_Data to process_.
------

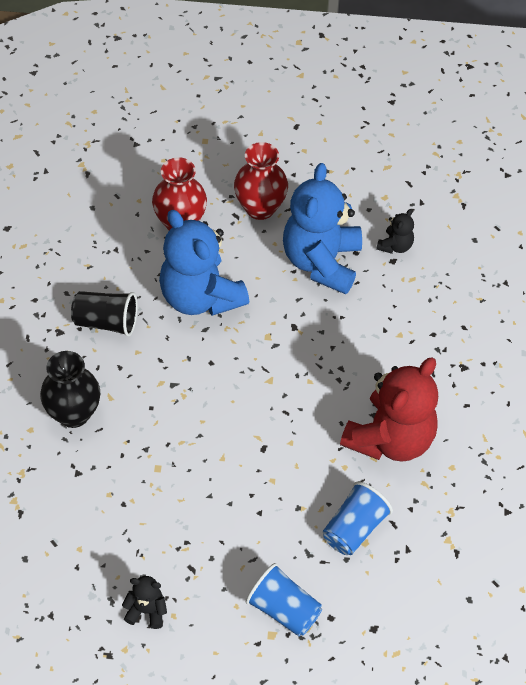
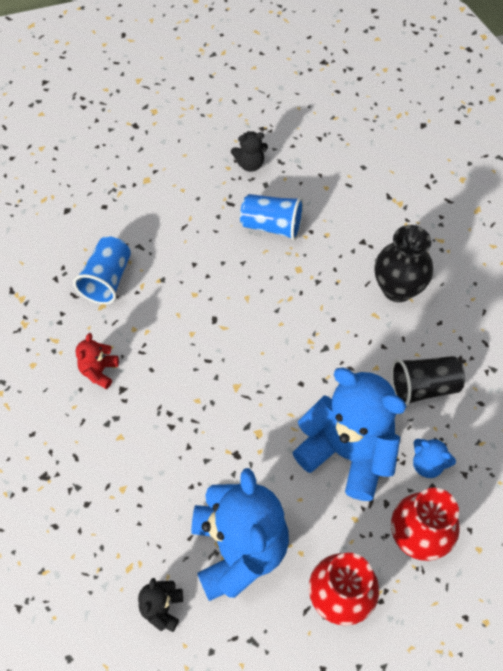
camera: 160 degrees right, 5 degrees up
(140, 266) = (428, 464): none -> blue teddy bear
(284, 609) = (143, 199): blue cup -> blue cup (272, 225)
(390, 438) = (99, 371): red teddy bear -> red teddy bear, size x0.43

------

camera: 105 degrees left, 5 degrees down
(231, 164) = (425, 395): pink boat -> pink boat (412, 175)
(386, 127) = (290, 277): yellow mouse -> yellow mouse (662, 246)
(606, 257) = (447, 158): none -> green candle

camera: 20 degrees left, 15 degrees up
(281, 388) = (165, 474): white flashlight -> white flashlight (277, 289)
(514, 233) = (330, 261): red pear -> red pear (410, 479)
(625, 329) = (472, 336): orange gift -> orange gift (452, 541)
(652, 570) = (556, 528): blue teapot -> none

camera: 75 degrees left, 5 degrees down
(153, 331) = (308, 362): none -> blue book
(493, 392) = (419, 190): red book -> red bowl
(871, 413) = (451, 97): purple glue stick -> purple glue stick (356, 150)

------

_Task instructions_.
When you reach the line containing "camera: 160 degrees right, 5 degrees up" in the data above, start copying exactly, and stop after the line containing "(390, 438) = (99, 371): red".

_Solution to the exercise_.
camera: 160 degrees right, 5 degrees up
(140, 266) = (428, 464): none -> blue teddy bear
(284, 609) = (143, 199): blue cup -> blue cup (272, 225)
(390, 438) = (99, 371): red teddy bear -> red teddy bear, size x0.43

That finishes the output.